» **Work request**: Those lines of the data that hold the word "facing" are to be copied out.

[Saved entries]

Start of Block

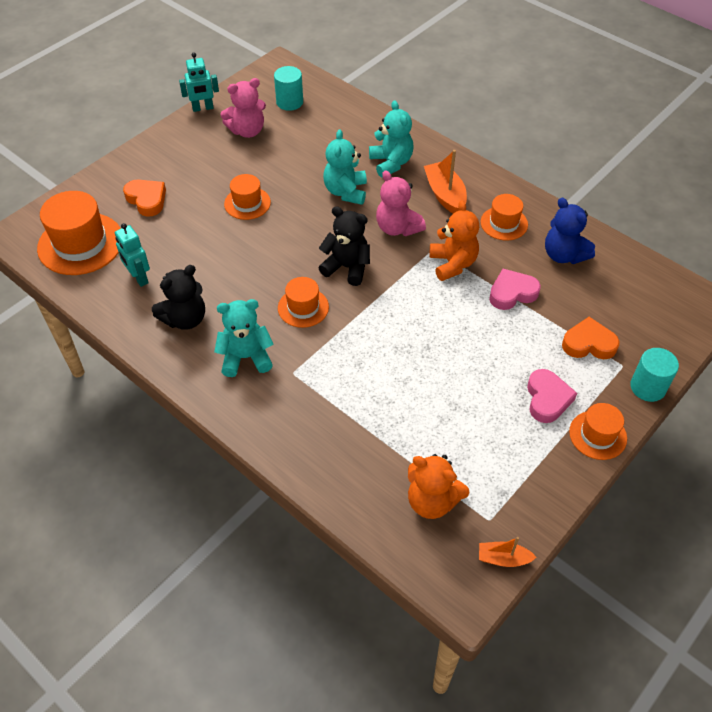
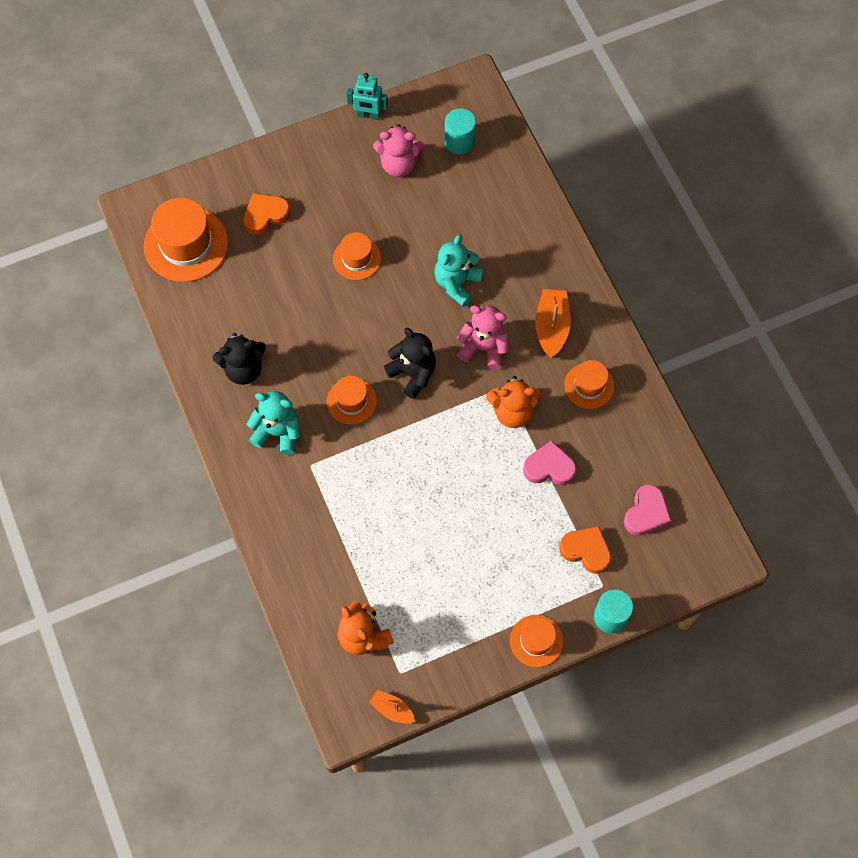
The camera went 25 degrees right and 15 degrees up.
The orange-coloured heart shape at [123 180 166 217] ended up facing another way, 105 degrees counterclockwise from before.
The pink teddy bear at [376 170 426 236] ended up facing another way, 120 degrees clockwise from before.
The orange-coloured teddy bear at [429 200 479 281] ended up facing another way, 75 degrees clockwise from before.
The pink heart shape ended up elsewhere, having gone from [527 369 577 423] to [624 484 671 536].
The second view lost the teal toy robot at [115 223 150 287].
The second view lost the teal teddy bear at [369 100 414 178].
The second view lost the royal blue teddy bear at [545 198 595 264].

End of Block

» **Response to the task**:
The orange-coloured heart shape at [123 180 166 217] ended up facing another way, 105 degrees counterclockwise from before.
The pink teddy bear at [376 170 426 236] ended up facing another way, 120 degrees clockwise from before.
The orange-coloured teddy bear at [429 200 479 281] ended up facing another way, 75 degrees clockwise from before.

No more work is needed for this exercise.